YOUR GOAL: For this exercise, please transcribe exactly and only the lines from the one containing "Q202: NPN (B" through the end of the material, both ends included, without pictures.

SOURCE INFORMATION:
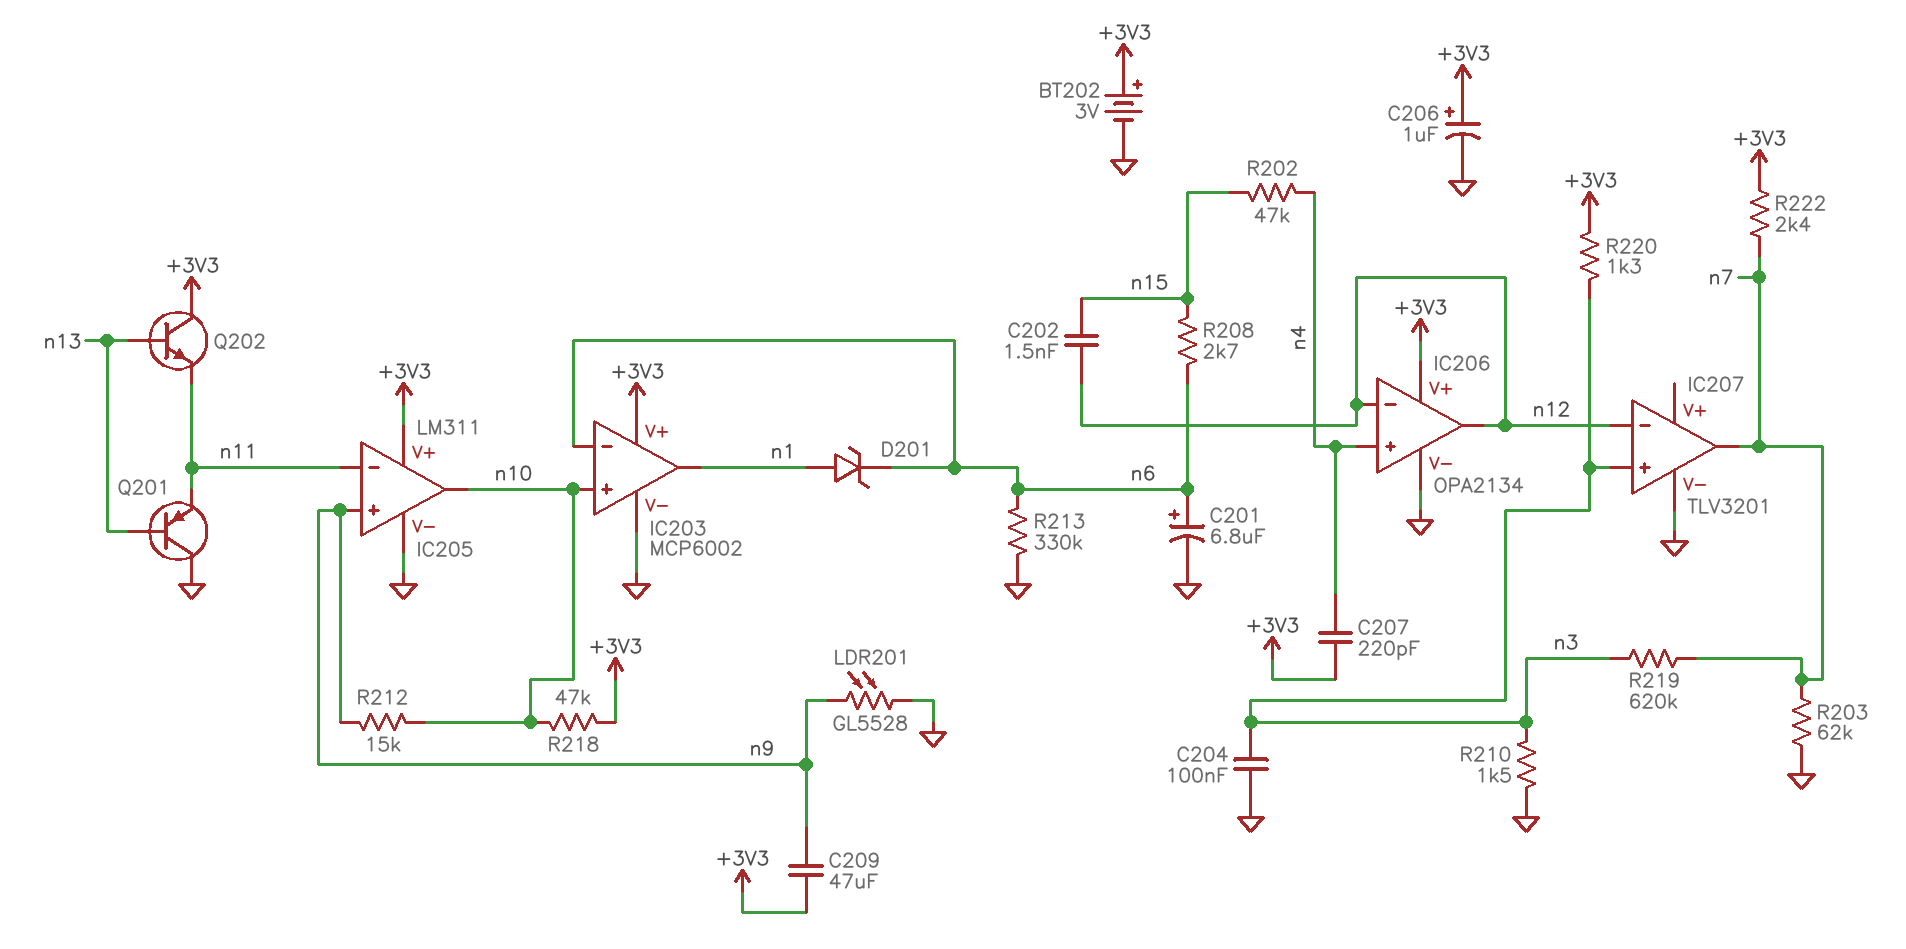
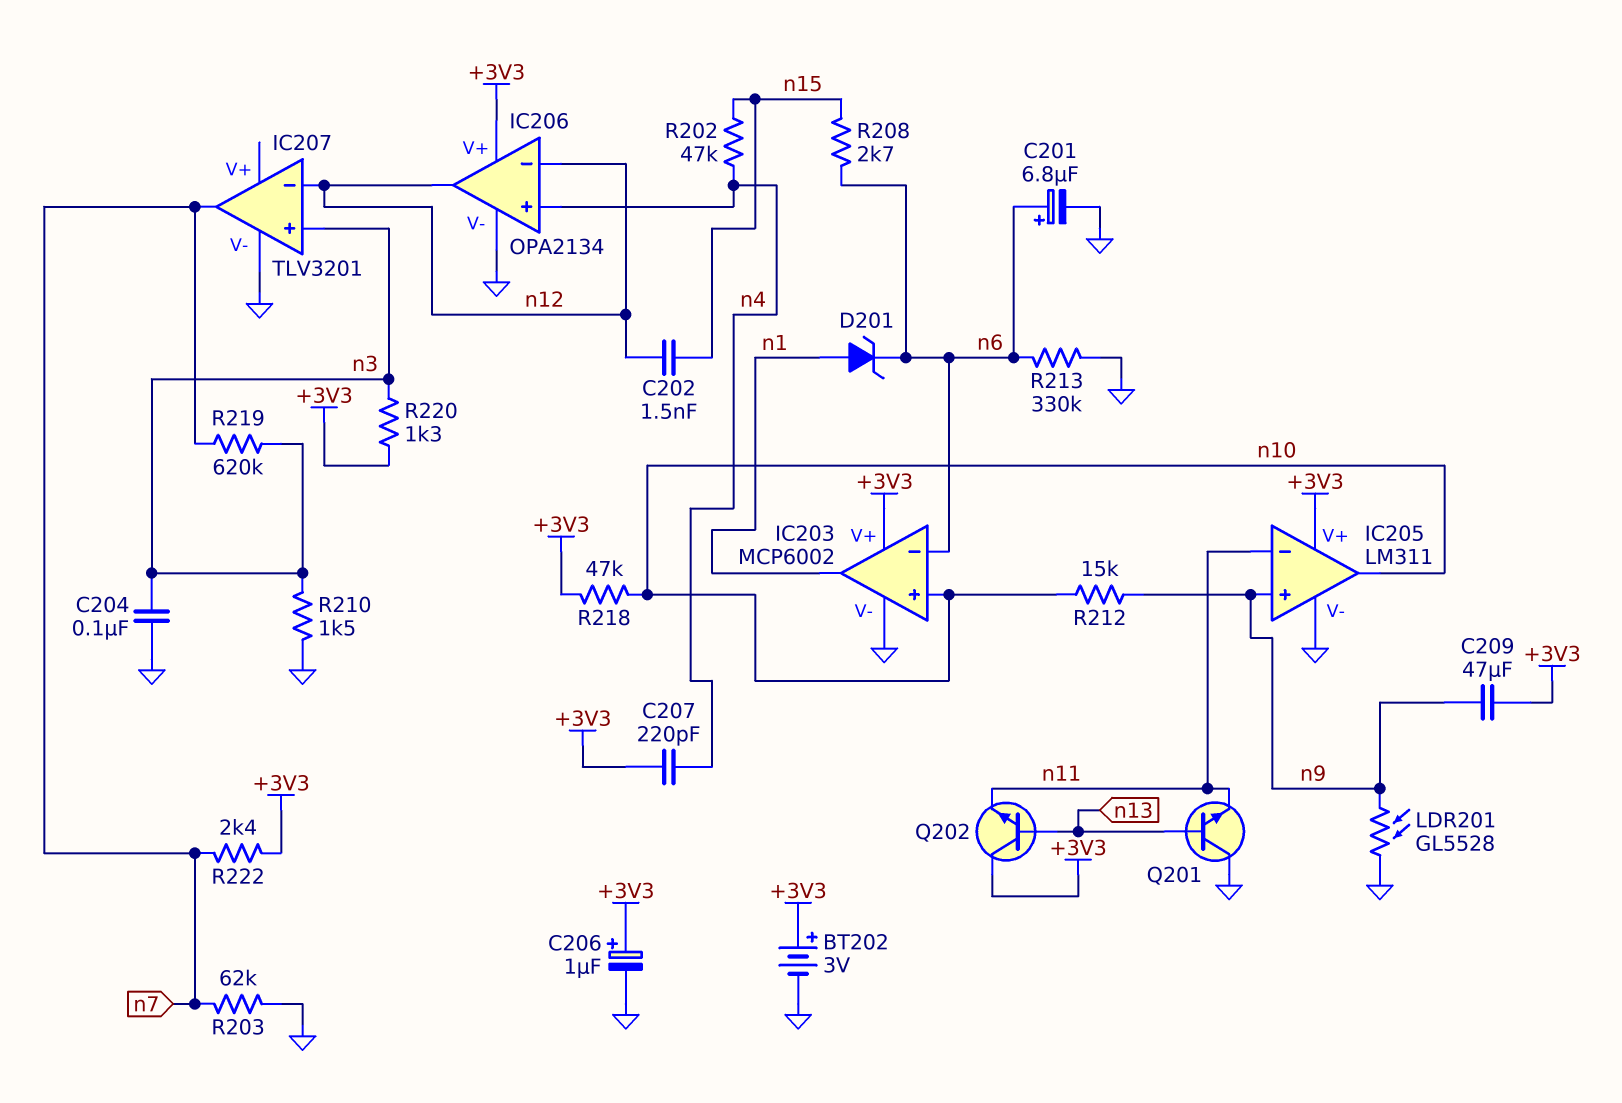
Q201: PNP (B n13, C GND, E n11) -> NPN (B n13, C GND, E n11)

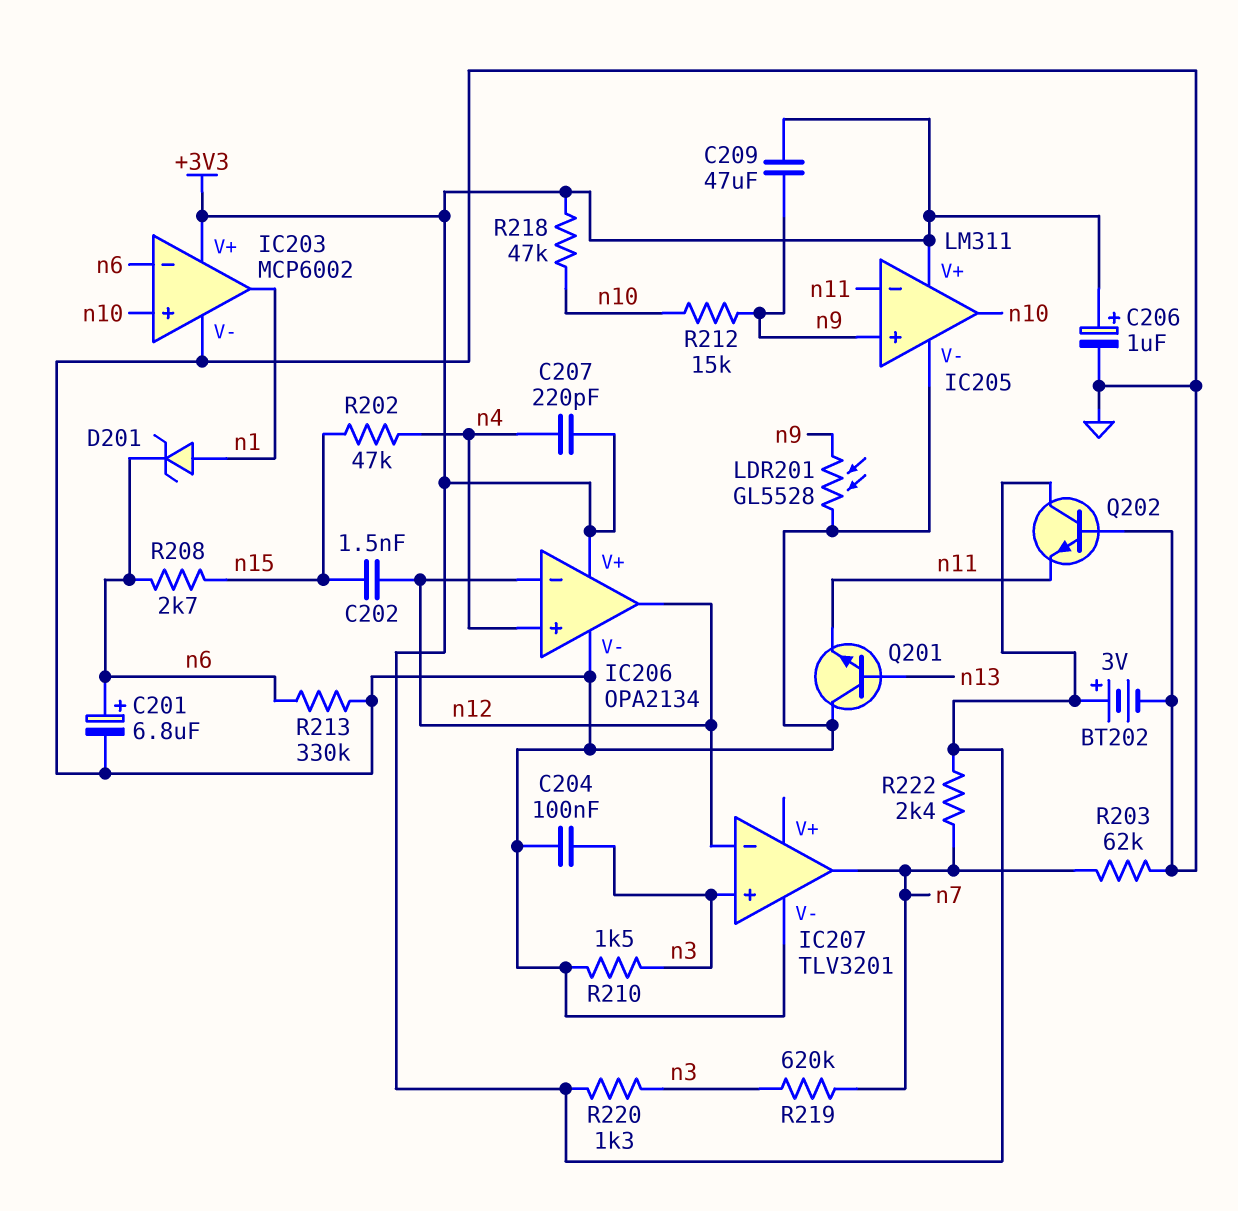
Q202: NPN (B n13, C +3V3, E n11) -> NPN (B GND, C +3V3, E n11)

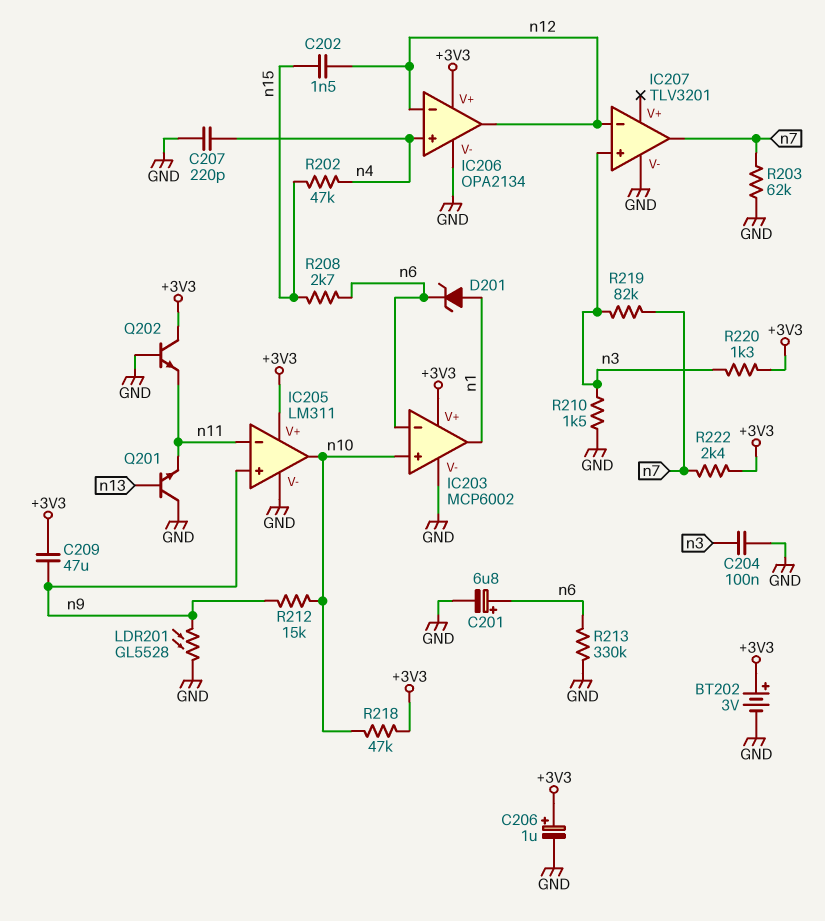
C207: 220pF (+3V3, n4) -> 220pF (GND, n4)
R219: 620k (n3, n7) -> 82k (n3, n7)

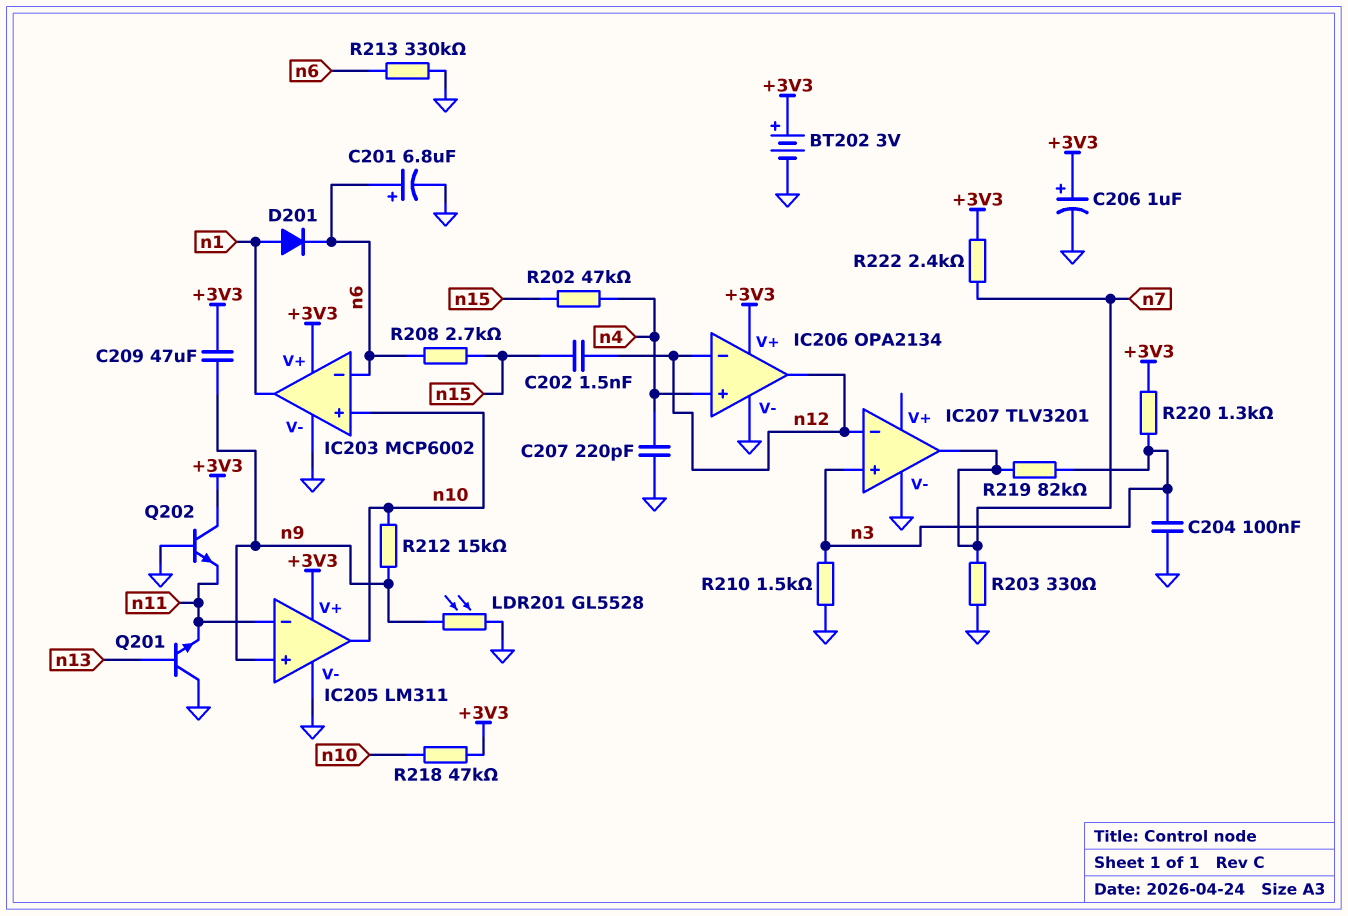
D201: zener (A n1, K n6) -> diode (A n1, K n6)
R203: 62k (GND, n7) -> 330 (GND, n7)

TASK ANSWER:
Q202: NPN (B n13, C +3V3, E n11) -> NPN (B GND, C +3V3, E n11)

C207: 220pF (+3V3, n4) -> 220pF (GND, n4)
R219: 620k (n3, n7) -> 82k (n3, n7)

D201: zener (A n1, K n6) -> diode (A n1, K n6)
R203: 62k (GND, n7) -> 330 (GND, n7)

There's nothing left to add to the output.